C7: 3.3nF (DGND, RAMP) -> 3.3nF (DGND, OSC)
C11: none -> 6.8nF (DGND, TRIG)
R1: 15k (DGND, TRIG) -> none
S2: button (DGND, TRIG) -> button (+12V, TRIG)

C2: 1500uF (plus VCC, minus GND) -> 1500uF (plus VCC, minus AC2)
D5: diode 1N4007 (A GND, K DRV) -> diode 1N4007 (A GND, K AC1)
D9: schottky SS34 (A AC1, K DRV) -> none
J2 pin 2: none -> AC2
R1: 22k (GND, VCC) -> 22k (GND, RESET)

...

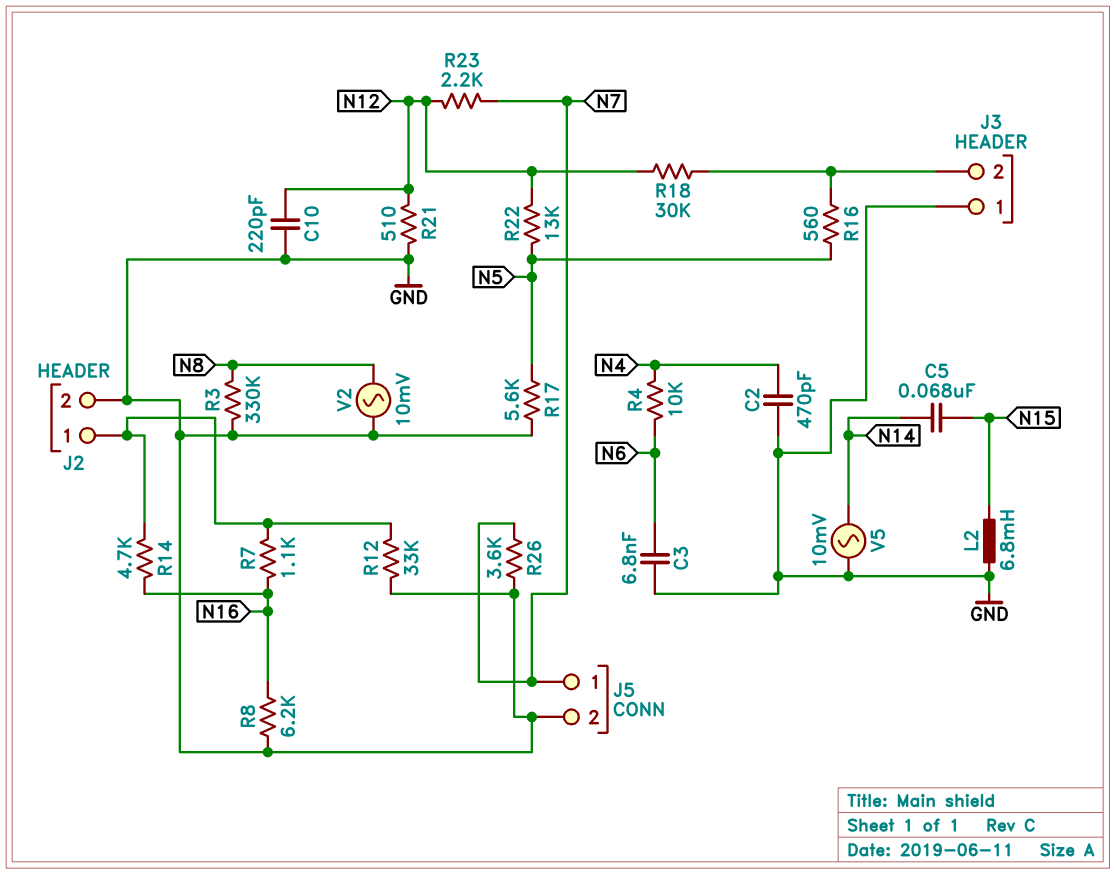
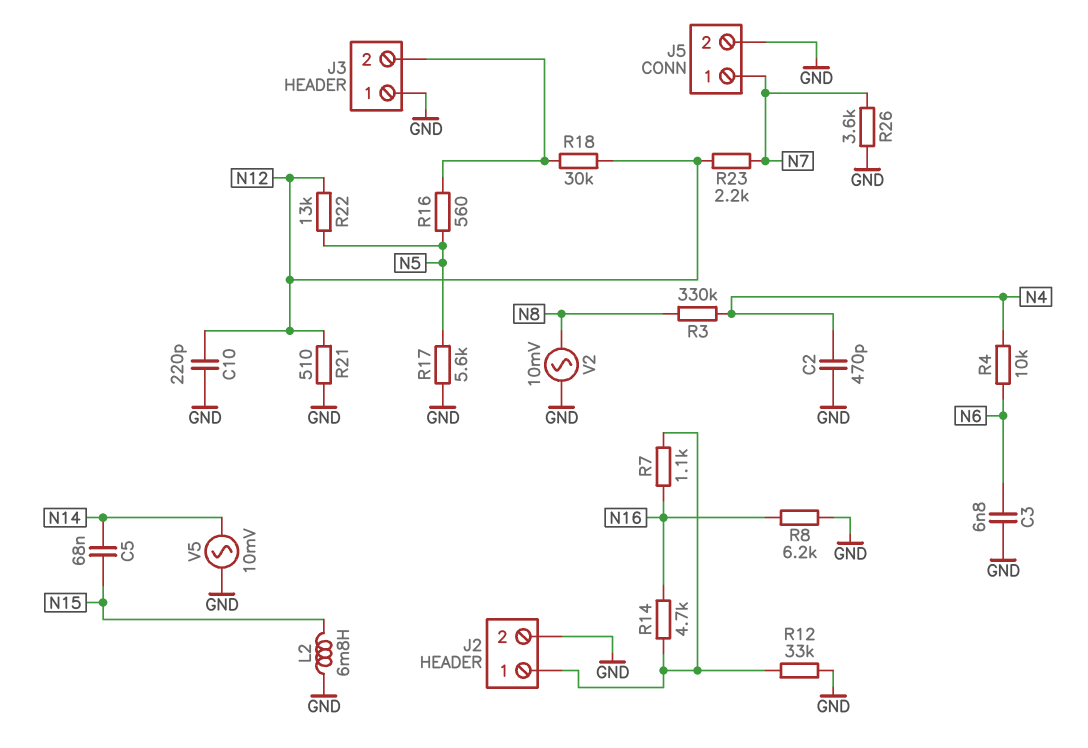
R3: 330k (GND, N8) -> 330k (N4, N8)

__Task prompt__:
Among the records above, only the lines between the line holding "C7: 3.3nF (DGND, RAMP) -> 3.3nF (DGND, OSC)" and the line holding "R1: 22k (GND, VCC) -> 22k (GND, RESET)", inclusive, are to be output, exactly as written.

__Solution for this problem__:
C7: 3.3nF (DGND, RAMP) -> 3.3nF (DGND, OSC)
C11: none -> 6.8nF (DGND, TRIG)
R1: 15k (DGND, TRIG) -> none
S2: button (DGND, TRIG) -> button (+12V, TRIG)

C2: 1500uF (plus VCC, minus GND) -> 1500uF (plus VCC, minus AC2)
D5: diode 1N4007 (A GND, K DRV) -> diode 1N4007 (A GND, K AC1)
D9: schottky SS34 (A AC1, K DRV) -> none
J2 pin 2: none -> AC2
R1: 22k (GND, VCC) -> 22k (GND, RESET)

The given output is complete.